▸ **EXERCISE**
Gather every line in the records below that contains the string "left". Case counts.

▸ **DATASET ENTRIES**

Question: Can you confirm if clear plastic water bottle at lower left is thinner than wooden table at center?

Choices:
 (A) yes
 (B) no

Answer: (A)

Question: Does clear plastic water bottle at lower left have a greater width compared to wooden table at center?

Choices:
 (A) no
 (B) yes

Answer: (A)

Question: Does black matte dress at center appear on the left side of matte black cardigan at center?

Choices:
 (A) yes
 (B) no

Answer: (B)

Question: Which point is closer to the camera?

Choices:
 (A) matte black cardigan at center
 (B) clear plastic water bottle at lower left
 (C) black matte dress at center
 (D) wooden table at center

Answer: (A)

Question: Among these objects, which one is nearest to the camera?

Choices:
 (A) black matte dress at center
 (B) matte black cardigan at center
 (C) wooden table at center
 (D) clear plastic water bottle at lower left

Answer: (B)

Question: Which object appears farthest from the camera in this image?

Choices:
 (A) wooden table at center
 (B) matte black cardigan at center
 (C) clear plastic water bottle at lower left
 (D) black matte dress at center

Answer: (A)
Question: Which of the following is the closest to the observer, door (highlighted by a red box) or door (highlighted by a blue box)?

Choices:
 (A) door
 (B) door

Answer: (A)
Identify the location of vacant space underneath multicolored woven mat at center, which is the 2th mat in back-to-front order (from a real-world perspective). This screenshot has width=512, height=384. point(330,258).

▸ **ANSWER SPACE**
Question: Can you confirm if clear plastic water bottle at lower left is thinner than wooden table at center?
Question: Does clear plastic water bottle at lower left have a greater width compared to wooden table at center?
Question: Does black matte dress at center appear on the left side of matte black cardigan at center?
 (B) clear plastic water bottle at lower left
 (D) clear plastic water bottle at lower left
 (C) clear plastic water bottle at lower left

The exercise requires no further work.